● WORK INSTRUCTIONS:
Go through the data line by line and count the lines that hold "RELAY". Reply with the total only.

● MATERIAL PROVIDED:
◆ ◆ ◆ ◆ ◆ ◆ ◆
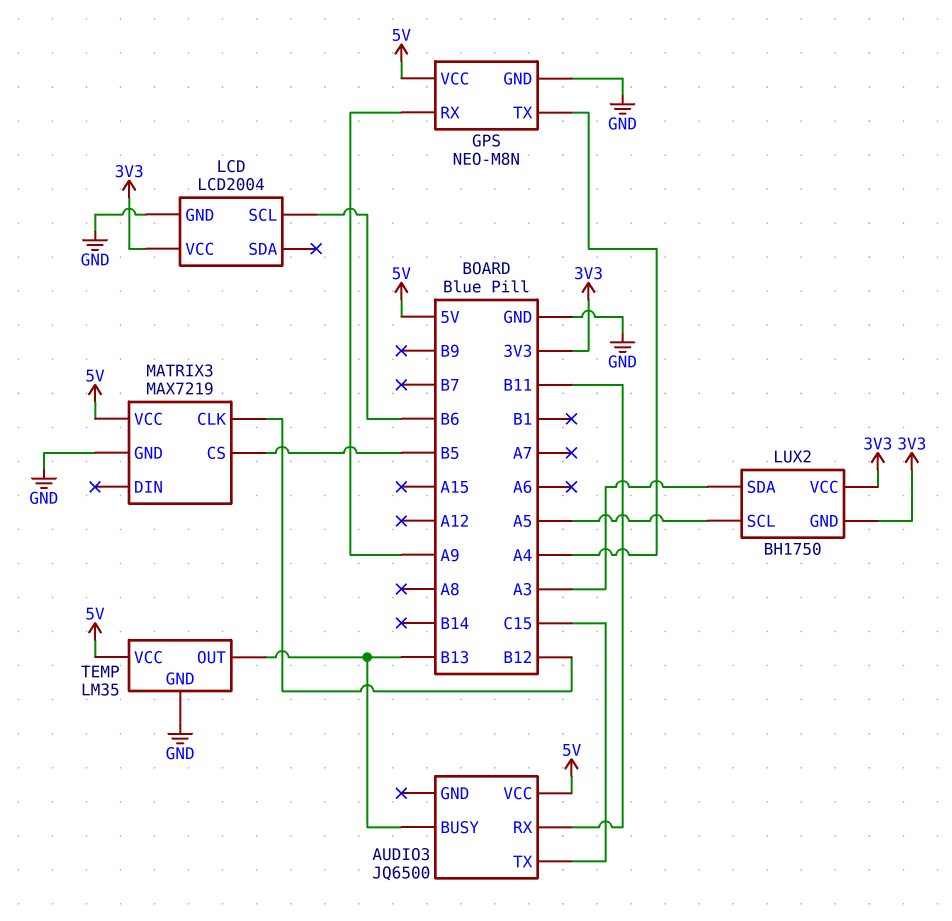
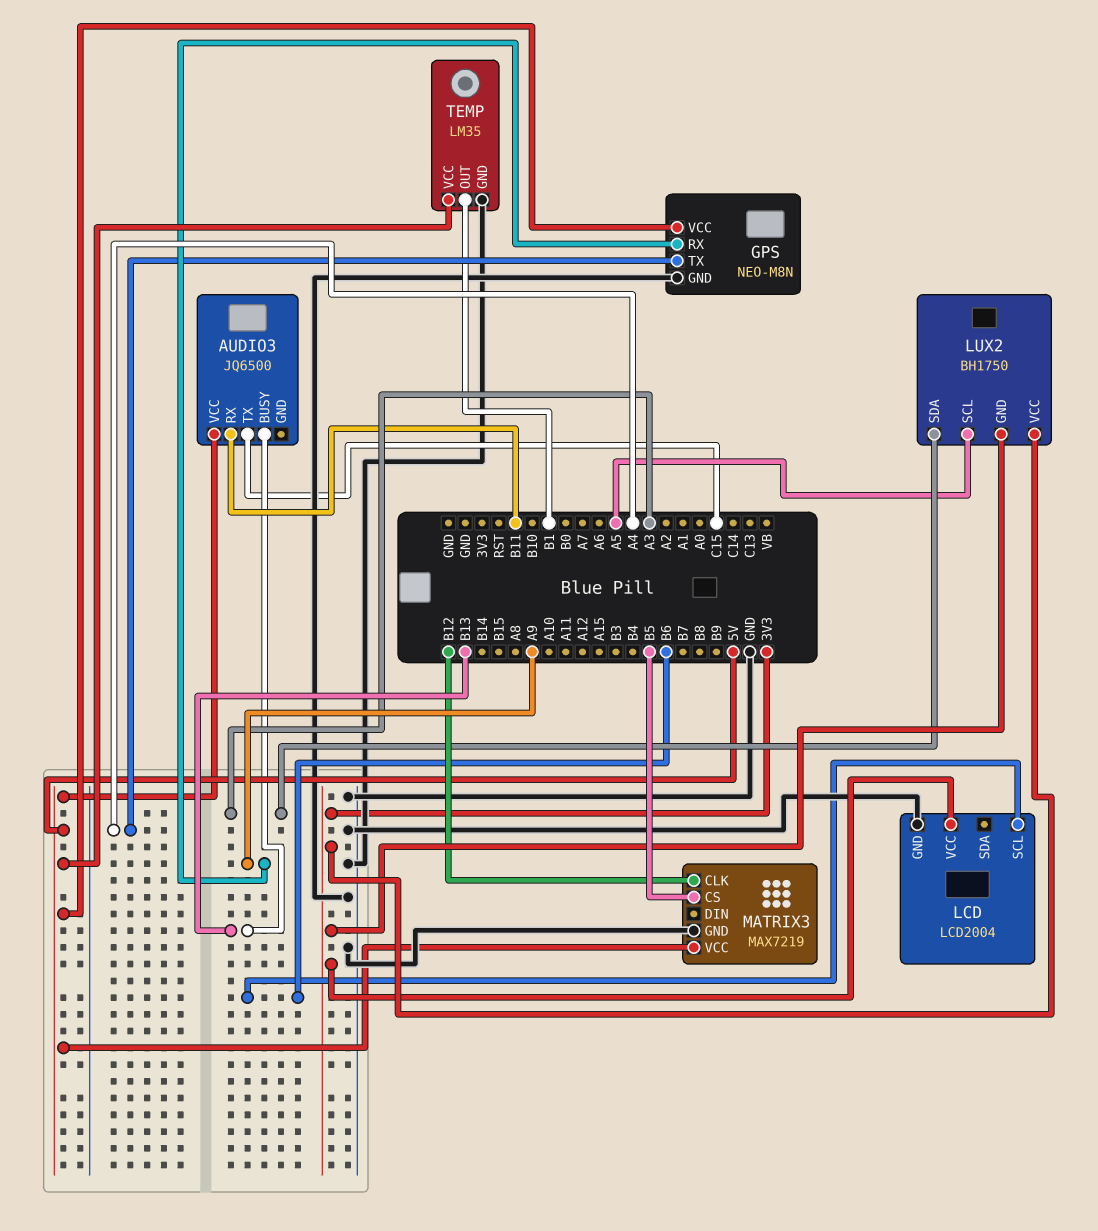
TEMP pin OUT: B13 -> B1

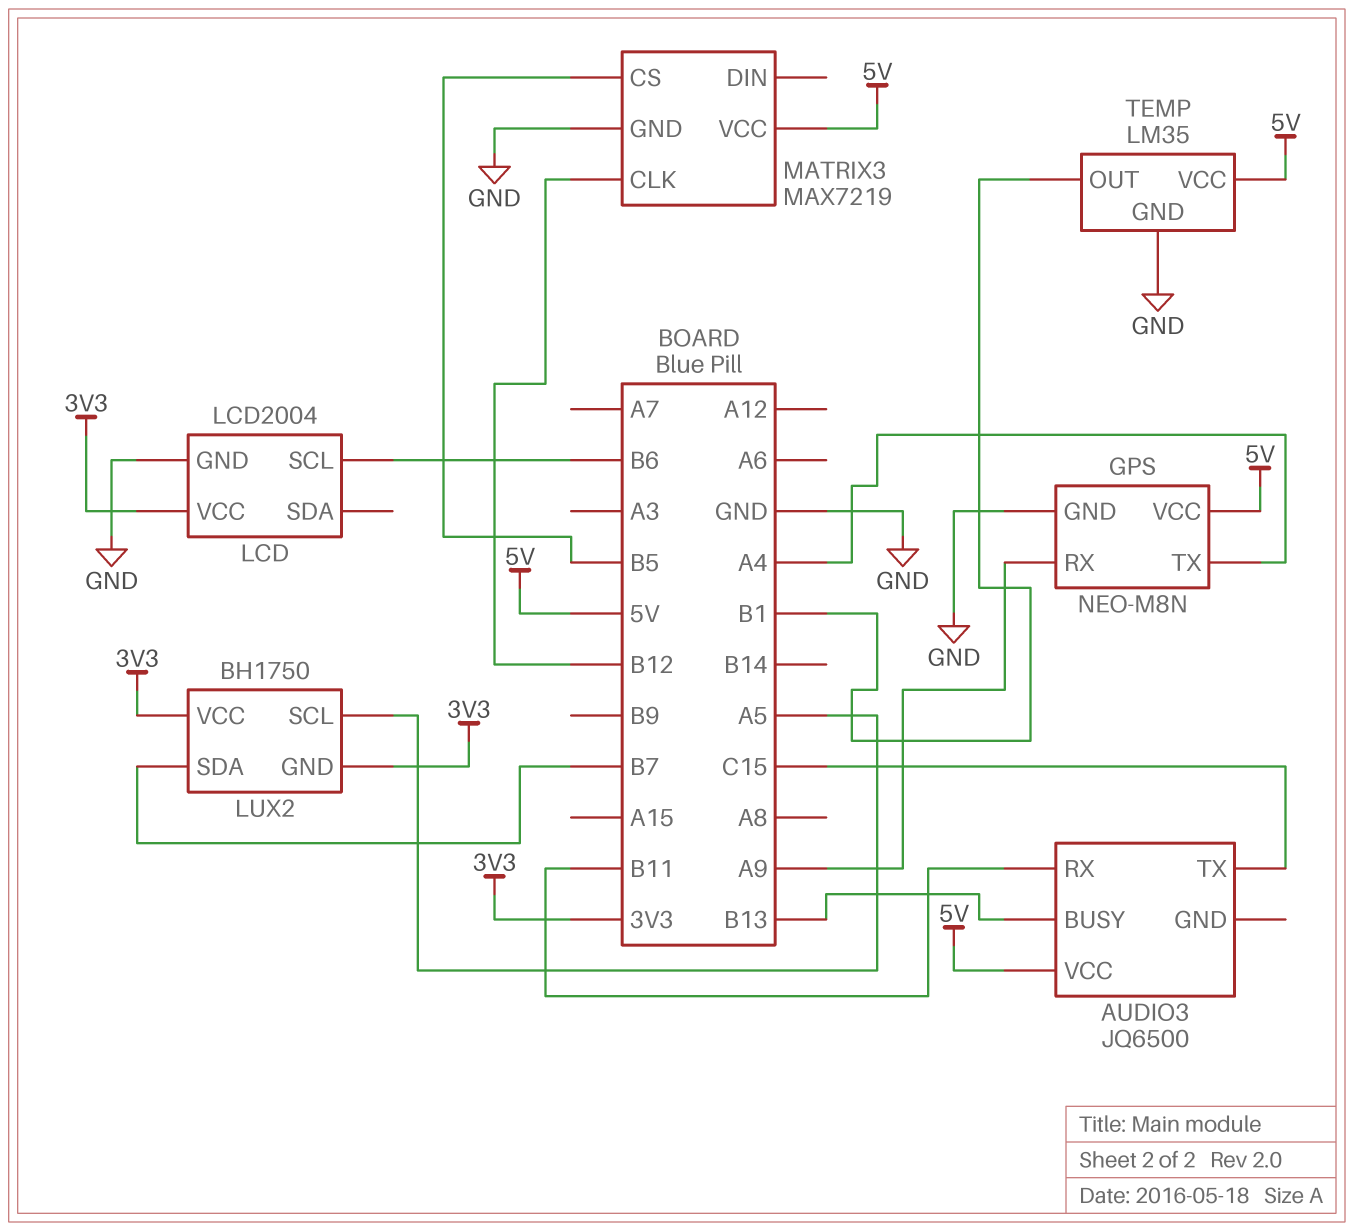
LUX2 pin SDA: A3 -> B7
◆ ◆ ◆ ◆ ◆ ◆ ◆
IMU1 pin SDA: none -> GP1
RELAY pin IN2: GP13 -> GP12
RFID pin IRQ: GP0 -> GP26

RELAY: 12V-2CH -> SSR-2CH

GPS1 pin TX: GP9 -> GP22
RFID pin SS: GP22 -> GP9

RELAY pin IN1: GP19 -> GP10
◆ ◆ ◆ ◆ ◆ ◆ ◆
● YOUR RESPONSE:
3